▶ THE INPUT
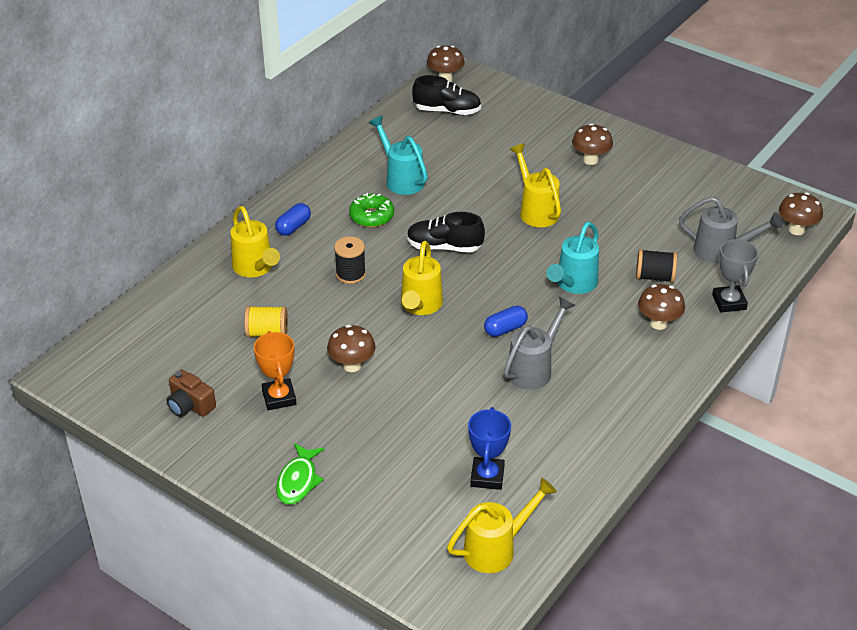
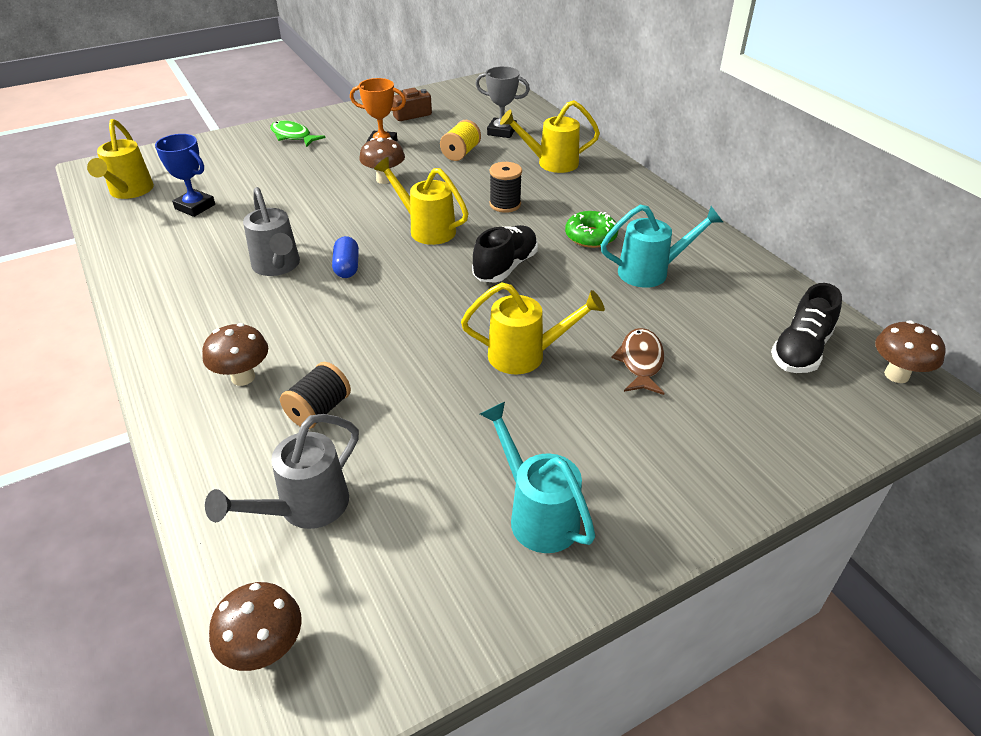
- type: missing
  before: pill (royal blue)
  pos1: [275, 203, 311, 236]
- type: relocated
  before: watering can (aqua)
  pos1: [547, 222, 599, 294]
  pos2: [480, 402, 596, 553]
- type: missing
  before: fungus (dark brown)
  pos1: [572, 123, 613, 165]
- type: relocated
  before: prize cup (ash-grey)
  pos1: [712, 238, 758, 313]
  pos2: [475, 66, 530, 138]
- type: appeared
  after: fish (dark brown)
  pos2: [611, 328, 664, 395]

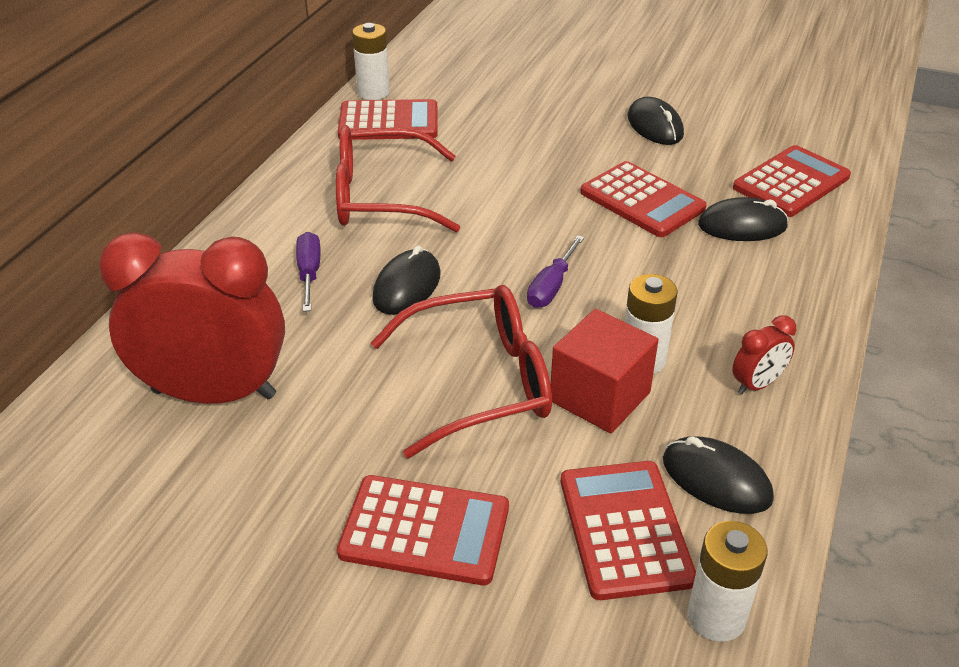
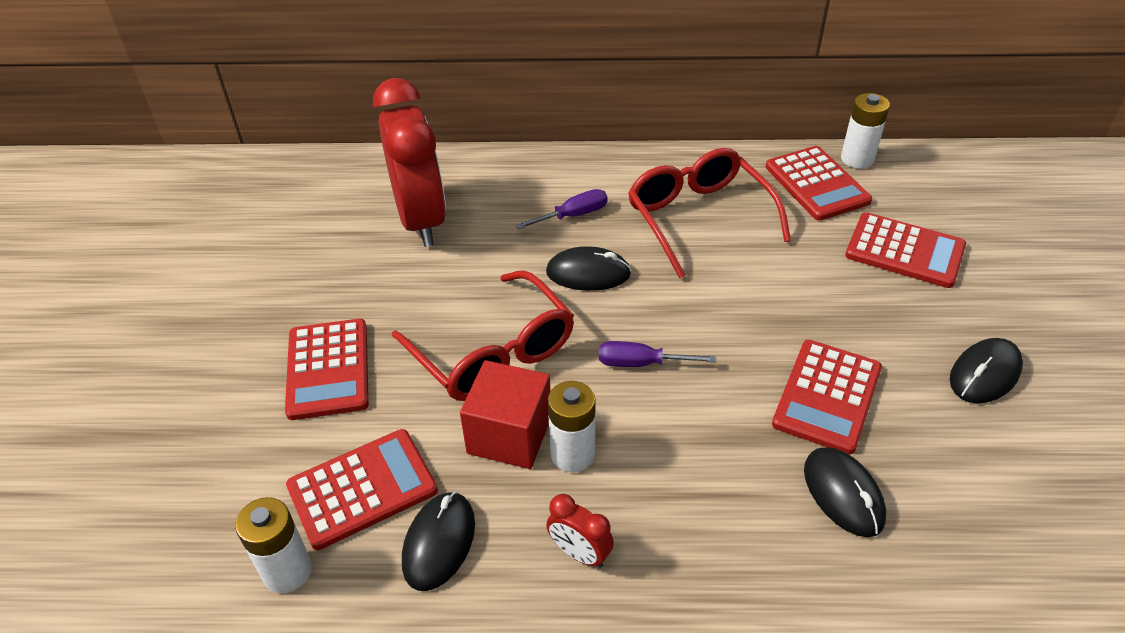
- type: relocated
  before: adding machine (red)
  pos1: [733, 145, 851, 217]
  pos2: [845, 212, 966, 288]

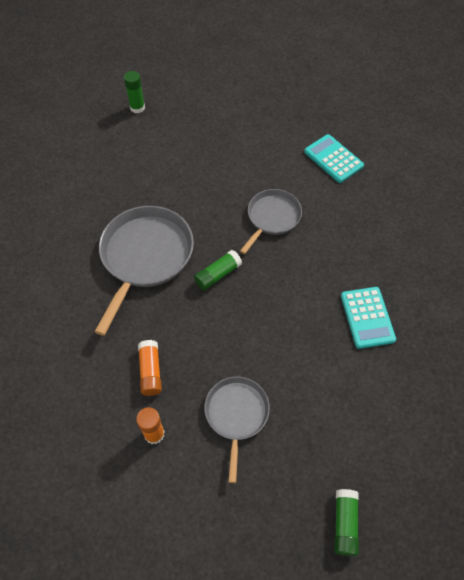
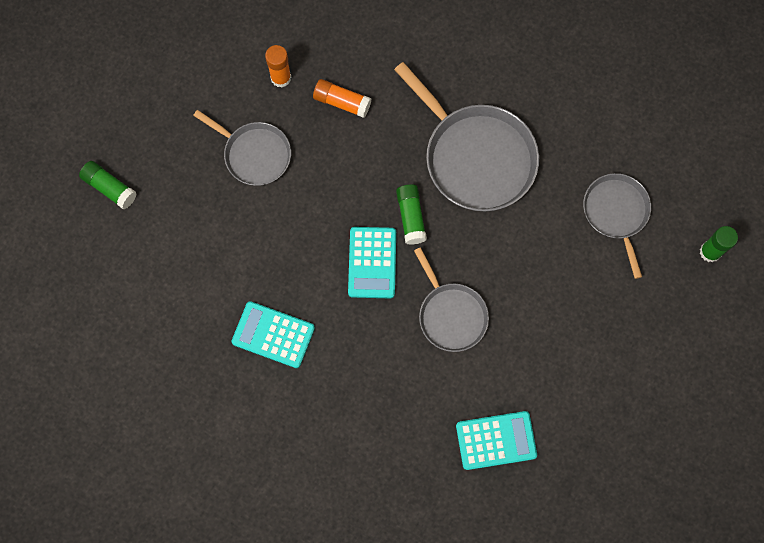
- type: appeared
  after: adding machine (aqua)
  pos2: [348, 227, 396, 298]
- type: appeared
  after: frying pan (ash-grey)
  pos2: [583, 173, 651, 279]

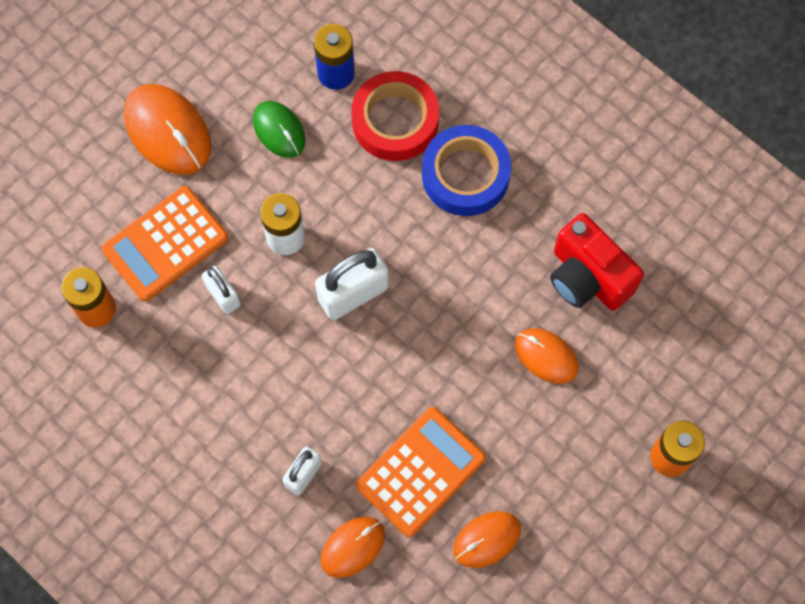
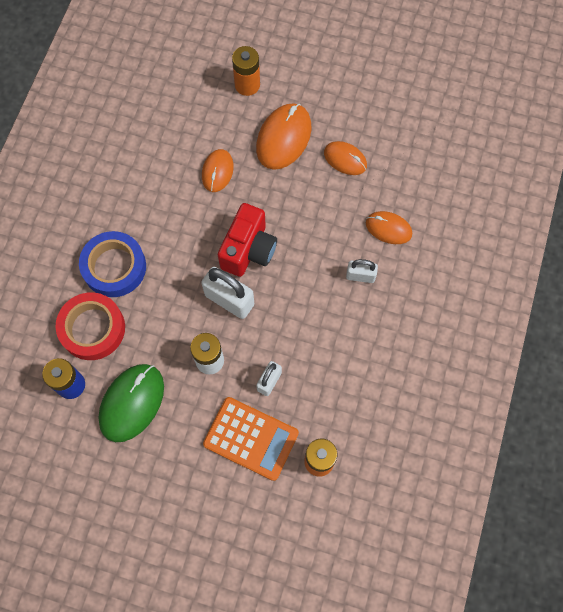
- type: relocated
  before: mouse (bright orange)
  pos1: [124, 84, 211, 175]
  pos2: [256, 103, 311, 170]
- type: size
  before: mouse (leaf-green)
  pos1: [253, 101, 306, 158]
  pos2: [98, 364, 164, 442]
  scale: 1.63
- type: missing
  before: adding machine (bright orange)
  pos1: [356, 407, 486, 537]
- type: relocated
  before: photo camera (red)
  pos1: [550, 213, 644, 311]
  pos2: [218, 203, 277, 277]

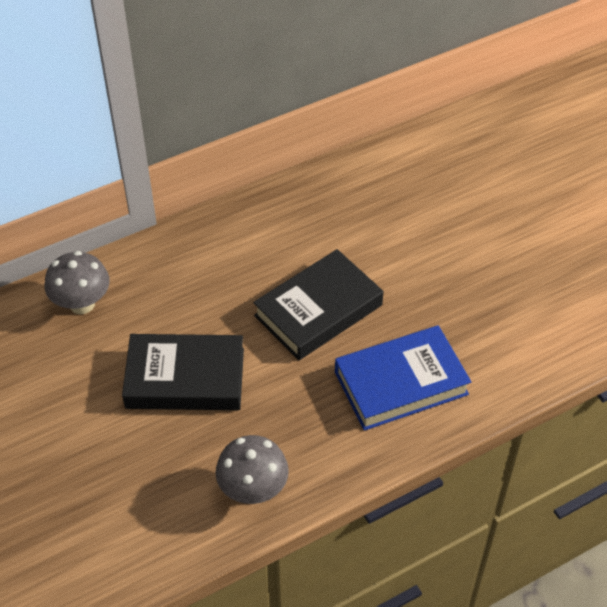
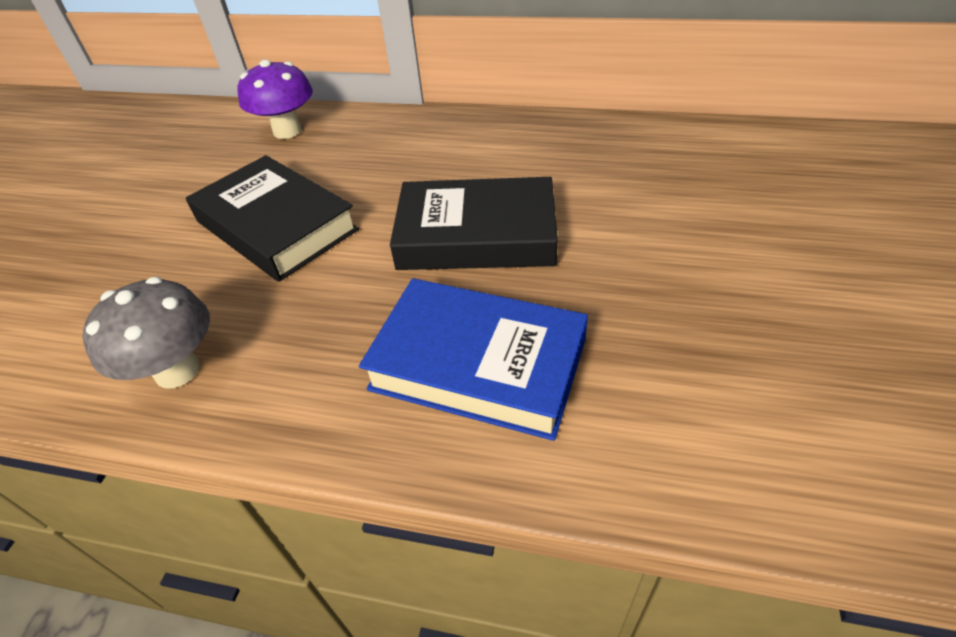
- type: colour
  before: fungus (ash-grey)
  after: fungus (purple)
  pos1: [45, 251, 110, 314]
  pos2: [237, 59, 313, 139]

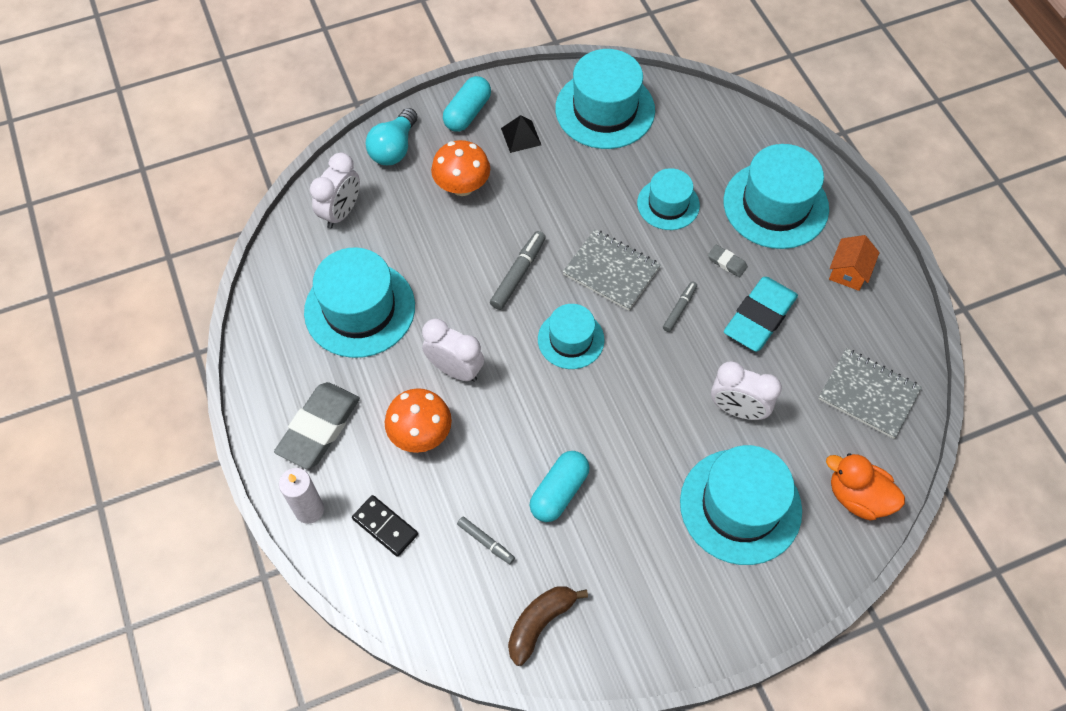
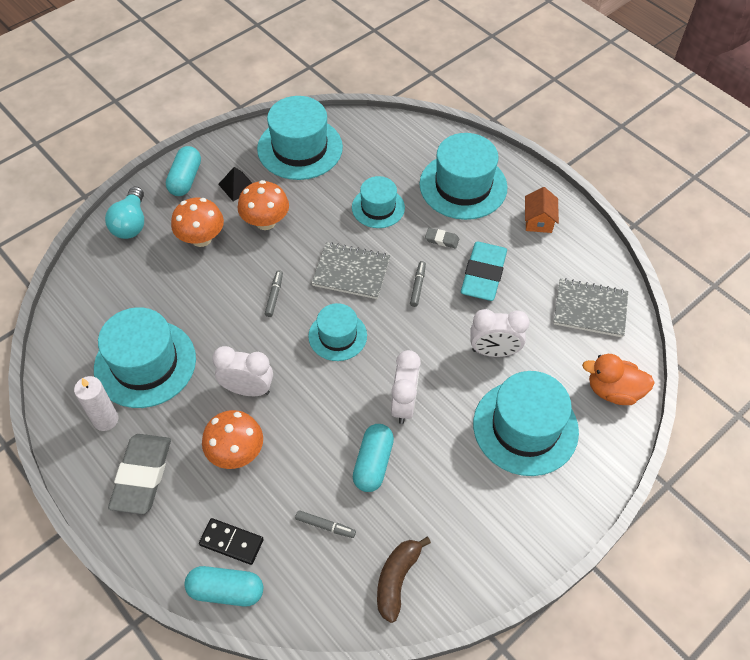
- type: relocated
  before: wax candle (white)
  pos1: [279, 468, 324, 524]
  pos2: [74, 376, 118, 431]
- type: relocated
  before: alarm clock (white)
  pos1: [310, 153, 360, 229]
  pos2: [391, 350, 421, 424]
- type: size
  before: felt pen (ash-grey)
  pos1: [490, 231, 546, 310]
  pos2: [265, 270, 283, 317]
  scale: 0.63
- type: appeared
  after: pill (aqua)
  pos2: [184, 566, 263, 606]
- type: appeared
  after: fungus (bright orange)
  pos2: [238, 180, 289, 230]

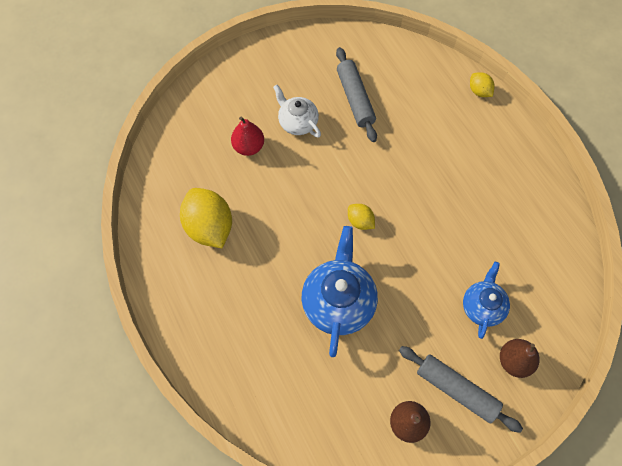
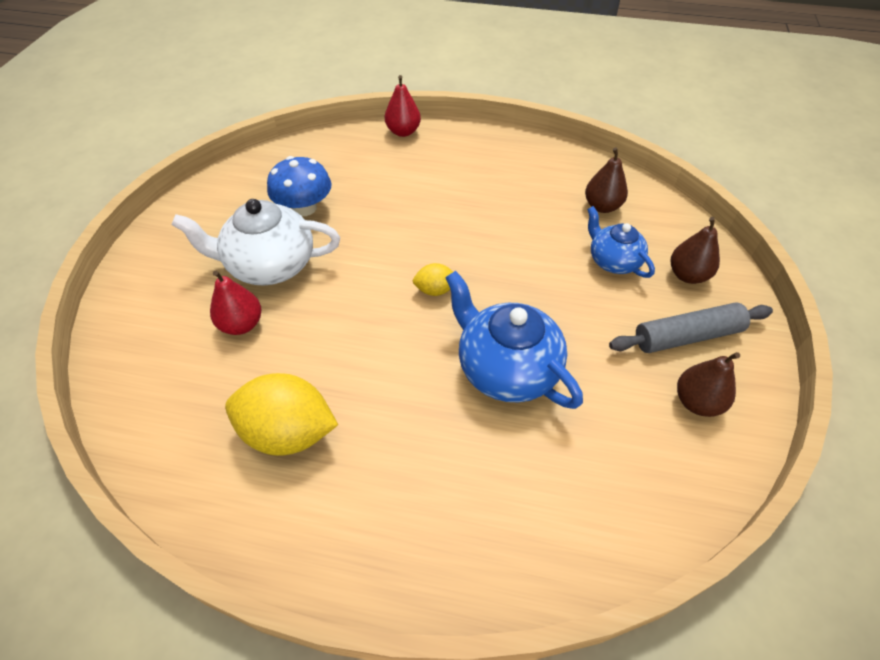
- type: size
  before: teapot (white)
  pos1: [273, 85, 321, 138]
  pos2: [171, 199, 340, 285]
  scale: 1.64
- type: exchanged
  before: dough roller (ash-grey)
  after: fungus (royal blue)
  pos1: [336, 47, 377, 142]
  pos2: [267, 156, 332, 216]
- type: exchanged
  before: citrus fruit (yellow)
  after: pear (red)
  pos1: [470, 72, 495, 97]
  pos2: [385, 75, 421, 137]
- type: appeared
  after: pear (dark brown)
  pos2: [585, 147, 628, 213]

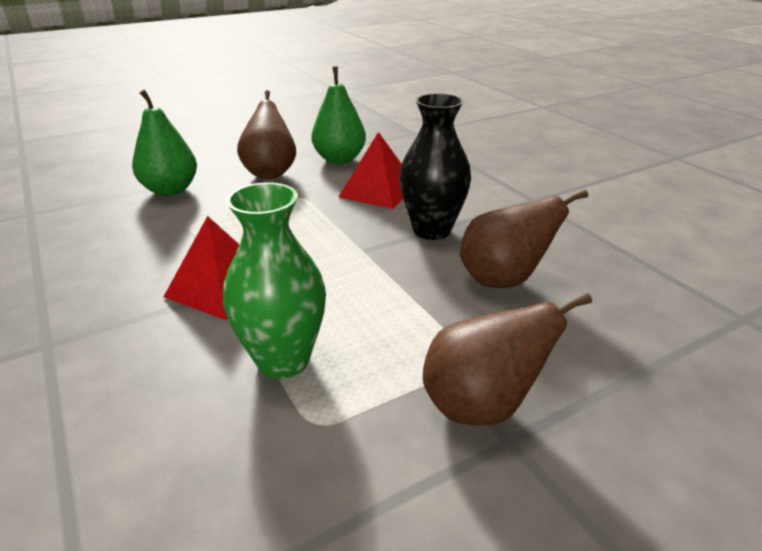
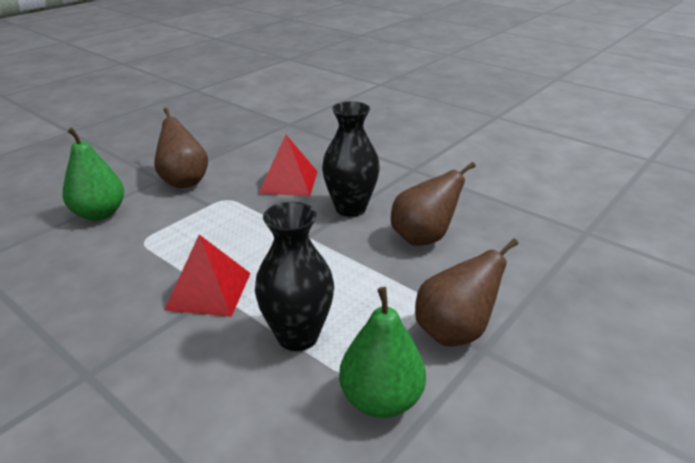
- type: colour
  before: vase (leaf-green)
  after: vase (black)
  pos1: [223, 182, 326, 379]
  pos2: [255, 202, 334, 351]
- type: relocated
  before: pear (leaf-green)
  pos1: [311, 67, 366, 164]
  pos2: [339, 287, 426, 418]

▶ PROMPT
Nothing but the records above, retyped exactly and stripped of images, should appear in the answer.

▶ WRITTEN RESPONSE
- type: missing
  before: pill (royal blue)
  pos1: [275, 203, 311, 236]
- type: relocated
  before: watering can (aqua)
  pos1: [547, 222, 599, 294]
  pos2: [480, 402, 596, 553]
- type: missing
  before: fungus (dark brown)
  pos1: [572, 123, 613, 165]
- type: relocated
  before: prize cup (ash-grey)
  pos1: [712, 238, 758, 313]
  pos2: [475, 66, 530, 138]
- type: appeared
  after: fish (dark brown)
  pos2: [611, 328, 664, 395]

- type: relocated
  before: adding machine (red)
  pos1: [733, 145, 851, 217]
  pos2: [845, 212, 966, 288]

- type: appeared
  after: adding machine (aqua)
  pos2: [348, 227, 396, 298]
- type: appeared
  after: frying pan (ash-grey)
  pos2: [583, 173, 651, 279]

- type: relocated
  before: mouse (bright orange)
  pos1: [124, 84, 211, 175]
  pos2: [256, 103, 311, 170]
- type: size
  before: mouse (leaf-green)
  pos1: [253, 101, 306, 158]
  pos2: [98, 364, 164, 442]
  scale: 1.63
- type: missing
  before: adding machine (bright orange)
  pos1: [356, 407, 486, 537]
- type: relocated
  before: photo camera (red)
  pos1: [550, 213, 644, 311]
  pos2: [218, 203, 277, 277]

- type: colour
  before: fungus (ash-grey)
  after: fungus (purple)
  pos1: [45, 251, 110, 314]
  pos2: [237, 59, 313, 139]

- type: relocated
  before: wax candle (white)
  pos1: [279, 468, 324, 524]
  pos2: [74, 376, 118, 431]
- type: relocated
  before: alarm clock (white)
  pos1: [310, 153, 360, 229]
  pos2: [391, 350, 421, 424]
- type: size
  before: felt pen (ash-grey)
  pos1: [490, 231, 546, 310]
  pos2: [265, 270, 283, 317]
  scale: 0.63
- type: appeared
  after: pill (aqua)
  pos2: [184, 566, 263, 606]
- type: appeared
  after: fungus (bright orange)
  pos2: [238, 180, 289, 230]

- type: size
  before: teapot (white)
  pos1: [273, 85, 321, 138]
  pos2: [171, 199, 340, 285]
  scale: 1.64
- type: exchanged
  before: dough roller (ash-grey)
  after: fungus (royal blue)
  pos1: [336, 47, 377, 142]
  pos2: [267, 156, 332, 216]
- type: exchanged
  before: citrus fruit (yellow)
  after: pear (red)
  pos1: [470, 72, 495, 97]
  pos2: [385, 75, 421, 137]
- type: appeared
  after: pear (dark brown)
  pos2: [585, 147, 628, 213]

- type: colour
  before: vase (leaf-green)
  after: vase (black)
  pos1: [223, 182, 326, 379]
  pos2: [255, 202, 334, 351]
- type: relocated
  before: pear (leaf-green)
  pos1: [311, 67, 366, 164]
  pos2: [339, 287, 426, 418]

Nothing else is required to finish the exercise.